| What the task requires |
Range to reproduce from the entries below: the line with "R8: 12k (IC8/PB1, VDD) -> 12k (GND, IC8/PB1)", the line with "R12: 47k (+12V, CMP) -> 47k (CMP, GND)", and every line in between. Give them exactly and give nothing else.

(Version difference data)
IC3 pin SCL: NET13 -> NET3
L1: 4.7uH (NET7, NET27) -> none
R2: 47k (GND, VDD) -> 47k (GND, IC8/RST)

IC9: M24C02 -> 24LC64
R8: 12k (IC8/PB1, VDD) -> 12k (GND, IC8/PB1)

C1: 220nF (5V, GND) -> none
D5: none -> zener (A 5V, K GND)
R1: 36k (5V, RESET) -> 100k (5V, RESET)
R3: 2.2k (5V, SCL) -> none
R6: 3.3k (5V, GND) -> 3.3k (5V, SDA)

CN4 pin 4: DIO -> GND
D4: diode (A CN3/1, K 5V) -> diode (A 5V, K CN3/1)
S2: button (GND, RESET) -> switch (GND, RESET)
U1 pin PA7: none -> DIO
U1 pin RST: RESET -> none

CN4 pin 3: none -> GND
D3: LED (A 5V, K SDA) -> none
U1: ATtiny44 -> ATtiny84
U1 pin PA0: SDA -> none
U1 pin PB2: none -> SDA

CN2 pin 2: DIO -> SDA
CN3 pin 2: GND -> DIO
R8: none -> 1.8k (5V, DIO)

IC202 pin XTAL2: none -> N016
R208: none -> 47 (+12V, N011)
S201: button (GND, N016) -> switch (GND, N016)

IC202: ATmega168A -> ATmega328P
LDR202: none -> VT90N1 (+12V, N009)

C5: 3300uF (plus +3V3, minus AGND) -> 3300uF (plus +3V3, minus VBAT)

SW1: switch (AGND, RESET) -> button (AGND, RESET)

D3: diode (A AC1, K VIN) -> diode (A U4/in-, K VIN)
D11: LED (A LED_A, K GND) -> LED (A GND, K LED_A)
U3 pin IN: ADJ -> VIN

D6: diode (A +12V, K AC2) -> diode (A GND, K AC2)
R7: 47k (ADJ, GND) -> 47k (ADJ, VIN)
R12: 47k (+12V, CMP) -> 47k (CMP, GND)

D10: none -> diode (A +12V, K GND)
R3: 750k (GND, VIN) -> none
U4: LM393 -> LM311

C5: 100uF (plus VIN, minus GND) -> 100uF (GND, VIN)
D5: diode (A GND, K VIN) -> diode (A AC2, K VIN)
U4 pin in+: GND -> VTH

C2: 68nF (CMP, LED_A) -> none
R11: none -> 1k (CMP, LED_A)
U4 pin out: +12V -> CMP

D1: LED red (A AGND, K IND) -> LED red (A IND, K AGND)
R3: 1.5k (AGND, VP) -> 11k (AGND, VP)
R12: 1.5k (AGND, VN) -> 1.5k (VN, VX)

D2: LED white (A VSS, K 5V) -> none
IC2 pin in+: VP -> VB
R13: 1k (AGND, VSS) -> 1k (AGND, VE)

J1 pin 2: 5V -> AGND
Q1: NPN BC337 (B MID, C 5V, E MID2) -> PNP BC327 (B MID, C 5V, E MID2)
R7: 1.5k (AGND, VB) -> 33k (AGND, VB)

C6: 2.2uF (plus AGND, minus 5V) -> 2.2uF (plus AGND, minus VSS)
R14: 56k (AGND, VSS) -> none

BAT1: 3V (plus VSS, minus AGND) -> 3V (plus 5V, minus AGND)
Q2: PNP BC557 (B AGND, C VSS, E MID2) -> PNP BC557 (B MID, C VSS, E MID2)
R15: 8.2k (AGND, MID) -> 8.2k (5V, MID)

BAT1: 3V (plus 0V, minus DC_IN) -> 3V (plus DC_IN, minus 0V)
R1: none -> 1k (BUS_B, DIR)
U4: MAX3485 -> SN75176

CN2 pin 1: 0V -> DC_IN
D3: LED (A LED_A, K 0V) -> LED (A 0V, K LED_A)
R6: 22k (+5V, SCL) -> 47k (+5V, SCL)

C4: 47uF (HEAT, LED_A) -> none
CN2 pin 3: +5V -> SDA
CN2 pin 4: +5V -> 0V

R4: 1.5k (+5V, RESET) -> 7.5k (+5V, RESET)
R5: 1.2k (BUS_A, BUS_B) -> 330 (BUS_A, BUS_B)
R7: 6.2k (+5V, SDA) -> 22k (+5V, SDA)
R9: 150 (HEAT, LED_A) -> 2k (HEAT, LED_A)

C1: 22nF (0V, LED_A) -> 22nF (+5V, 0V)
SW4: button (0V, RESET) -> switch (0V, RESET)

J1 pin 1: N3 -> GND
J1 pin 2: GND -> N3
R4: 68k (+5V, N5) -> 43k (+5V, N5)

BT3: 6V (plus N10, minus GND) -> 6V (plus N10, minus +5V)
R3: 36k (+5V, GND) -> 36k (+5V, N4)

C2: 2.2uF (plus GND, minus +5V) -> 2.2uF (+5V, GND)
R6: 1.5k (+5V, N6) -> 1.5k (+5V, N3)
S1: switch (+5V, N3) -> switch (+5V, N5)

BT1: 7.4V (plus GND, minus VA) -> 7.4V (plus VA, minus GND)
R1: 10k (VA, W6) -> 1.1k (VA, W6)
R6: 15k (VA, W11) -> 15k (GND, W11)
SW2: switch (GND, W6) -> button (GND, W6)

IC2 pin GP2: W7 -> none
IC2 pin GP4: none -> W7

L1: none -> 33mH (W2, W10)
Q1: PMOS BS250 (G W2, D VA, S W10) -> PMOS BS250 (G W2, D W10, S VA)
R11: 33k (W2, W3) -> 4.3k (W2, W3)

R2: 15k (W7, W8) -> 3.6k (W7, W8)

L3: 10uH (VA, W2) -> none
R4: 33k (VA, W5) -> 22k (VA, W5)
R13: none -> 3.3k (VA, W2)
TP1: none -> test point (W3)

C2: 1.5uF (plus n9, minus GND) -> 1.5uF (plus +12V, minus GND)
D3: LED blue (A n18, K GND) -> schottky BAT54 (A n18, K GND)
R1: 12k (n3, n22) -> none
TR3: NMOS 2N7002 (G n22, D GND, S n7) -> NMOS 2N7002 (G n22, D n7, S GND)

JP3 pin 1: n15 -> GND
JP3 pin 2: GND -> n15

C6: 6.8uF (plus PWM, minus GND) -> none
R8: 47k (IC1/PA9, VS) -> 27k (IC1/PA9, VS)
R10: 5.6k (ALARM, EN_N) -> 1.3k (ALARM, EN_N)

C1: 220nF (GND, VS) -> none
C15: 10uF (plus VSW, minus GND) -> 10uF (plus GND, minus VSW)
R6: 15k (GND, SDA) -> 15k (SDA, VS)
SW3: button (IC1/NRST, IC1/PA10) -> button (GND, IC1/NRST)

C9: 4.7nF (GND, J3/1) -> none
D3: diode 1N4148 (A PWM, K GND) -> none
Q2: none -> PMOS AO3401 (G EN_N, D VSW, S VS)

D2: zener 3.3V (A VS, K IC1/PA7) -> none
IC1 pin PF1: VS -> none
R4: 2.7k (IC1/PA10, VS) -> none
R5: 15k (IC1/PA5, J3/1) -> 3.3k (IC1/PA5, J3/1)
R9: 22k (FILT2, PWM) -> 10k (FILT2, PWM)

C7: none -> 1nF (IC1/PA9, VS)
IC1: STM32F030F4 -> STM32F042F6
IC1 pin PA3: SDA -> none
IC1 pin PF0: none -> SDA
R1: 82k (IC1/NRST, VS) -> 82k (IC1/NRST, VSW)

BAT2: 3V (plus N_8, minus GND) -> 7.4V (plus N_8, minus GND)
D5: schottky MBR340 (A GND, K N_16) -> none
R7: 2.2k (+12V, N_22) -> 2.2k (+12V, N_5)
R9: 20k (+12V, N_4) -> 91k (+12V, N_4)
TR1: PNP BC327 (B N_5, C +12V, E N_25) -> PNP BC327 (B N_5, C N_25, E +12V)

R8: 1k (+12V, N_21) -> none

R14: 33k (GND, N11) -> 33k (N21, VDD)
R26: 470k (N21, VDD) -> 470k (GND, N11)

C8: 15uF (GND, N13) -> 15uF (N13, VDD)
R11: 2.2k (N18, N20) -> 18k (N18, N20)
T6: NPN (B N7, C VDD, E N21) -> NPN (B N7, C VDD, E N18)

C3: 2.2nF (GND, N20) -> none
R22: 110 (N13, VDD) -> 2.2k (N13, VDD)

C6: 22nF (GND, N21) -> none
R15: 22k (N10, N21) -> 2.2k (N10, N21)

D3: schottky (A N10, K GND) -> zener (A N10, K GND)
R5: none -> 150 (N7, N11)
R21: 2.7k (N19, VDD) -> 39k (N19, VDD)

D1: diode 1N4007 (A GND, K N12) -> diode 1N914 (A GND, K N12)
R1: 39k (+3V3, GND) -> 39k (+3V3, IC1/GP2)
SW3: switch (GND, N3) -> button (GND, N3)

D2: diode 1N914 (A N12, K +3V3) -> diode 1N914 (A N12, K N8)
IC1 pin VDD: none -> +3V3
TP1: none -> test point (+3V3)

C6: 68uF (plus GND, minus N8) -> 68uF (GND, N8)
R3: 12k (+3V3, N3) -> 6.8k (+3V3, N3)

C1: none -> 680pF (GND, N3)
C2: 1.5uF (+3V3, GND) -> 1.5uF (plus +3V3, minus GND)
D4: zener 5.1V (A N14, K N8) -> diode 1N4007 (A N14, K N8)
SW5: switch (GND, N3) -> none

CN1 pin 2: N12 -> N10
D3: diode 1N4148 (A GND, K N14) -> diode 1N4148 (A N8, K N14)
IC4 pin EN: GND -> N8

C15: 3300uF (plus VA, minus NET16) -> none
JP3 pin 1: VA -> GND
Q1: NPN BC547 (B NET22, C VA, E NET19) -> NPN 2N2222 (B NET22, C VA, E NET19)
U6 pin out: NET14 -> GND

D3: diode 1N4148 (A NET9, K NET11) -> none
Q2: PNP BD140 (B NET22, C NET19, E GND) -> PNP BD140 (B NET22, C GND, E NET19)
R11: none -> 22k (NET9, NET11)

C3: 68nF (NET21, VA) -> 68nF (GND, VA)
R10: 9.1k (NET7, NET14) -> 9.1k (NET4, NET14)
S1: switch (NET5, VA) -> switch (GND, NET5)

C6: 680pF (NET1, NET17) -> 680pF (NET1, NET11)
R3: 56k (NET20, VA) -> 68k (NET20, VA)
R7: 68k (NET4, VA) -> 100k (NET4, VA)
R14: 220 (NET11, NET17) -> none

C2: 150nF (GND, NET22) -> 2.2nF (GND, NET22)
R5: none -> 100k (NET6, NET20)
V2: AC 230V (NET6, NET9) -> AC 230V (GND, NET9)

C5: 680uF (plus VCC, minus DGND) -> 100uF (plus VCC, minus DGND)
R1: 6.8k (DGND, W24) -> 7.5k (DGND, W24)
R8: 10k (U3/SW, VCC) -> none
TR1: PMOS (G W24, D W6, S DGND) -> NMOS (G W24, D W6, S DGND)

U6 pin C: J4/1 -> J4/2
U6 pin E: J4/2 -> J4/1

| Solution to this problem |
R8: 12k (IC8/PB1, VDD) -> 12k (GND, IC8/PB1)

C1: 220nF (5V, GND) -> none
D5: none -> zener (A 5V, K GND)
R1: 36k (5V, RESET) -> 100k (5V, RESET)
R3: 2.2k (5V, SCL) -> none
R6: 3.3k (5V, GND) -> 3.3k (5V, SDA)

CN4 pin 4: DIO -> GND
D4: diode (A CN3/1, K 5V) -> diode (A 5V, K CN3/1)
S2: button (GND, RESET) -> switch (GND, RESET)
U1 pin PA7: none -> DIO
U1 pin RST: RESET -> none

CN4 pin 3: none -> GND
D3: LED (A 5V, K SDA) -> none
U1: ATtiny44 -> ATtiny84
U1 pin PA0: SDA -> none
U1 pin PB2: none -> SDA

CN2 pin 2: DIO -> SDA
CN3 pin 2: GND -> DIO
R8: none -> 1.8k (5V, DIO)

IC202 pin XTAL2: none -> N016
R208: none -> 47 (+12V, N011)
S201: button (GND, N016) -> switch (GND, N016)

IC202: ATmega168A -> ATmega328P
LDR202: none -> VT90N1 (+12V, N009)

C5: 3300uF (plus +3V3, minus AGND) -> 3300uF (plus +3V3, minus VBAT)

SW1: switch (AGND, RESET) -> button (AGND, RESET)

D3: diode (A AC1, K VIN) -> diode (A U4/in-, K VIN)
D11: LED (A LED_A, K GND) -> LED (A GND, K LED_A)
U3 pin IN: ADJ -> VIN

D6: diode (A +12V, K AC2) -> diode (A GND, K AC2)
R7: 47k (ADJ, GND) -> 47k (ADJ, VIN)
R12: 47k (+12V, CMP) -> 47k (CMP, GND)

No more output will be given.